Work required: Given the entries that follow, write out exactly the lines starting at the one containing "(458, 133) = (54, 95): turquoise" and ending at the one containing "(563, 136) = (484, 102): none -> red cone", both ends included, and only those.

(Supplied material Opens)

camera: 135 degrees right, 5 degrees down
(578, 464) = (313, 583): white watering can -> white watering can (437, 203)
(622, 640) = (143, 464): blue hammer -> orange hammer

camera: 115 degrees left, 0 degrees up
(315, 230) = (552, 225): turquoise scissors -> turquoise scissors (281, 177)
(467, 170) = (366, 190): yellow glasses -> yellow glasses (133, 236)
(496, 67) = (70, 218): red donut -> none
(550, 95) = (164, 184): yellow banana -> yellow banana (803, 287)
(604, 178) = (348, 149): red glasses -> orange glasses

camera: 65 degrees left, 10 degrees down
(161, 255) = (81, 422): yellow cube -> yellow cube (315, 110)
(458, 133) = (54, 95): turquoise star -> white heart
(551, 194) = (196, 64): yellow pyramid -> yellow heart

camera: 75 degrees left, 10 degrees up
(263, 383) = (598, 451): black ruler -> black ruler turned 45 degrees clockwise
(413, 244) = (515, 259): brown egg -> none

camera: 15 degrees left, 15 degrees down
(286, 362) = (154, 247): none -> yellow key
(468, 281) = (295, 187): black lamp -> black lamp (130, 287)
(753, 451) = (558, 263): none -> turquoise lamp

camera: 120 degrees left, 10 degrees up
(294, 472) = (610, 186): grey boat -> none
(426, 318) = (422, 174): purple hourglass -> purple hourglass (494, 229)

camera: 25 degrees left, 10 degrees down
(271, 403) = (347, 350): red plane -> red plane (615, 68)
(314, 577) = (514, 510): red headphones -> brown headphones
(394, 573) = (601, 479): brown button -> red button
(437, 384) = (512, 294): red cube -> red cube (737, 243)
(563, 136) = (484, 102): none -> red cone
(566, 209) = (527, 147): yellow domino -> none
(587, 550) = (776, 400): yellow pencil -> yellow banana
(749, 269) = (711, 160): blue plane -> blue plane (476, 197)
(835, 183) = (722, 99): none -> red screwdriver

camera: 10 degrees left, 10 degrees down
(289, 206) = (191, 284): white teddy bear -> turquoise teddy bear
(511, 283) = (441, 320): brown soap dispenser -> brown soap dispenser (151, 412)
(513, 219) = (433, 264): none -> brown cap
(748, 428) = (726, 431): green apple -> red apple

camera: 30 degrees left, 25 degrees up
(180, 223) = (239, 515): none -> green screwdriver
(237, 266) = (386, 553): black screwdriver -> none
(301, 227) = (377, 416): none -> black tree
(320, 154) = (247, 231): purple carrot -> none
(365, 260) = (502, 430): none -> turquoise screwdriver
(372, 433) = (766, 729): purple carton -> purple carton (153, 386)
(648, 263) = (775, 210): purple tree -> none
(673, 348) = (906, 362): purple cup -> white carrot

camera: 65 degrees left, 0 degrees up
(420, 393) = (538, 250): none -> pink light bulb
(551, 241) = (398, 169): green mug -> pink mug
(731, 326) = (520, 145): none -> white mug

(Supplied material Closes)

Finished task:
(458, 133) = (54, 95): turquoise star -> white heart
(551, 194) = (196, 64): yellow pyramid -> yellow heart

camera: 75 degrees left, 10 degrees up
(263, 383) = (598, 451): black ruler -> black ruler turned 45 degrees clockwise
(413, 244) = (515, 259): brown egg -> none

camera: 15 degrees left, 15 degrees down
(286, 362) = (154, 247): none -> yellow key
(468, 281) = (295, 187): black lamp -> black lamp (130, 287)
(753, 451) = (558, 263): none -> turquoise lamp

camera: 120 degrees left, 10 degrees up
(294, 472) = (610, 186): grey boat -> none
(426, 318) = (422, 174): purple hourglass -> purple hourglass (494, 229)

camera: 25 degrees left, 10 degrees down
(271, 403) = (347, 350): red plane -> red plane (615, 68)
(314, 577) = (514, 510): red headphones -> brown headphones
(394, 573) = (601, 479): brown button -> red button
(437, 384) = (512, 294): red cube -> red cube (737, 243)
(563, 136) = (484, 102): none -> red cone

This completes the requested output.